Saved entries
----------

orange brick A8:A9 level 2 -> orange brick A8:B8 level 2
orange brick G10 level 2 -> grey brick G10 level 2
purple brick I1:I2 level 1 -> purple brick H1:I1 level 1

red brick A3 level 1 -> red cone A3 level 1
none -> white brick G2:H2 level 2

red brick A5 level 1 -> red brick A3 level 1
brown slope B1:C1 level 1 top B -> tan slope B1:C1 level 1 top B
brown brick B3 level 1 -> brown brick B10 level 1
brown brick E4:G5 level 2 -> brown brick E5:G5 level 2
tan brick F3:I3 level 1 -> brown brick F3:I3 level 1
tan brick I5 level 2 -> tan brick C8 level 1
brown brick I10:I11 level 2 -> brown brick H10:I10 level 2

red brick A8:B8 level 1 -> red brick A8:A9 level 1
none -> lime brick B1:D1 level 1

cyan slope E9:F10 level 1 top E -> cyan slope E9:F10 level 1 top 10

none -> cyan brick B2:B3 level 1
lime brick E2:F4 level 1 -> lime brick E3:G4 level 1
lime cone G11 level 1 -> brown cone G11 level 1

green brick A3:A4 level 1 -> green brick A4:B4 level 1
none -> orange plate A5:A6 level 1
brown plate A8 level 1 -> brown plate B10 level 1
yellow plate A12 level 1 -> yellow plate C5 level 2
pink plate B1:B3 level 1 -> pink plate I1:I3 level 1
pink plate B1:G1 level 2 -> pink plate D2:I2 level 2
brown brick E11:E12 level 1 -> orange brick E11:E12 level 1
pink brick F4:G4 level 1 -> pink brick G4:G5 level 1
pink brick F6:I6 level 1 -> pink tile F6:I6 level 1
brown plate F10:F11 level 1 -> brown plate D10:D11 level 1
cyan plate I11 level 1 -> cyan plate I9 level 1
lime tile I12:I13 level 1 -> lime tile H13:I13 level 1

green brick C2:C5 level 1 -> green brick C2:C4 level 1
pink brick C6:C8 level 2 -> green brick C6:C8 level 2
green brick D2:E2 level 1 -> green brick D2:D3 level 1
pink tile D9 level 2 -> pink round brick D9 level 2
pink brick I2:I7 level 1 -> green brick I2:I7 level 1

----------

● WORK TASK: Retype only the lines above between the line with "green brick A3:A4" and the line with "lime tile I12:I13", counting those two lines as well, and keep every character as it is.

● OUTPUT:
green brick A3:A4 level 1 -> green brick A4:B4 level 1
none -> orange plate A5:A6 level 1
brown plate A8 level 1 -> brown plate B10 level 1
yellow plate A12 level 1 -> yellow plate C5 level 2
pink plate B1:B3 level 1 -> pink plate I1:I3 level 1
pink plate B1:G1 level 2 -> pink plate D2:I2 level 2
brown brick E11:E12 level 1 -> orange brick E11:E12 level 1
pink brick F4:G4 level 1 -> pink brick G4:G5 level 1
pink brick F6:I6 level 1 -> pink tile F6:I6 level 1
brown plate F10:F11 level 1 -> brown plate D10:D11 level 1
cyan plate I11 level 1 -> cyan plate I9 level 1
lime tile I12:I13 level 1 -> lime tile H13:I13 level 1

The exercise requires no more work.